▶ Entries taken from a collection
+ + + + +
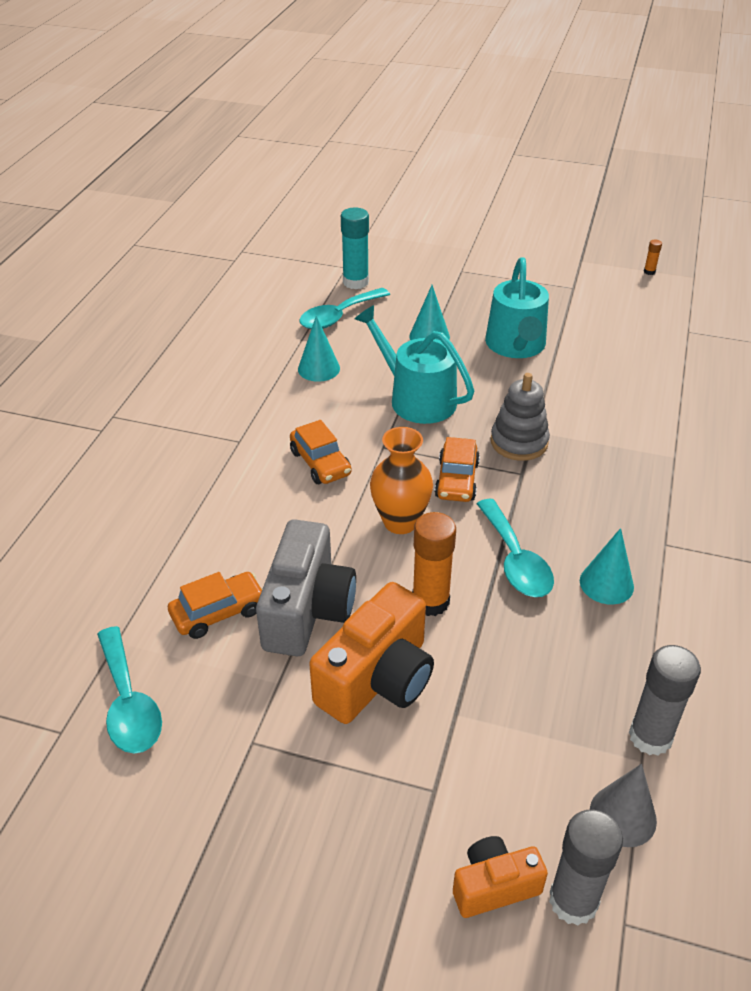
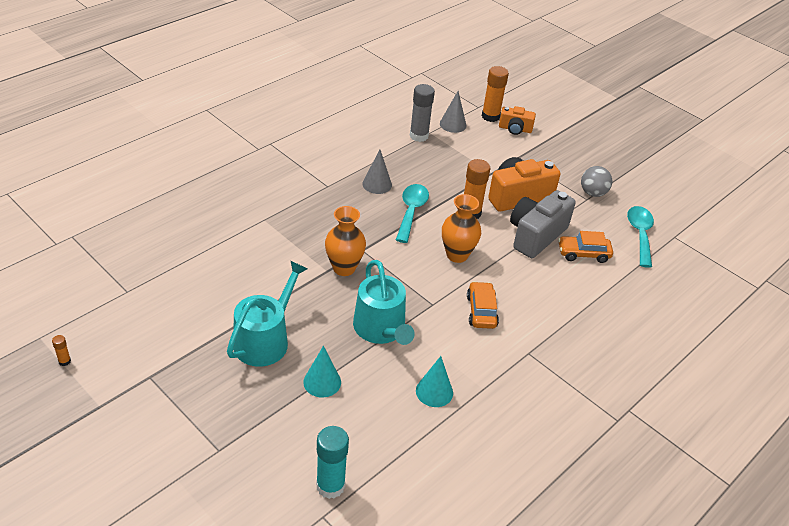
camera: 155 degrees left, 0 degrees up
(245, 766) = (593, 193): none -> grey ball
(338, 316) = (379, 444): turquoise spoon -> none
(457, 480) = (404, 263): orange car -> none
(519, 442) = (344, 268): grey stacking toy -> orange vase
(573, 901) = (490, 116): grey glue stick -> orange glue stick
(606, 583) = (377, 184): turquoise cone -> grey cone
+ + + + +
▶ Prompt
Among the lines above, which ones include the word "grey"? Copy them.

▶ Response for this exercise
(245, 766) = (593, 193): none -> grey ball
(519, 442) = (344, 268): grey stacking toy -> orange vase
(573, 901) = (490, 116): grey glue stick -> orange glue stick
(606, 583) = (377, 184): turquoise cone -> grey cone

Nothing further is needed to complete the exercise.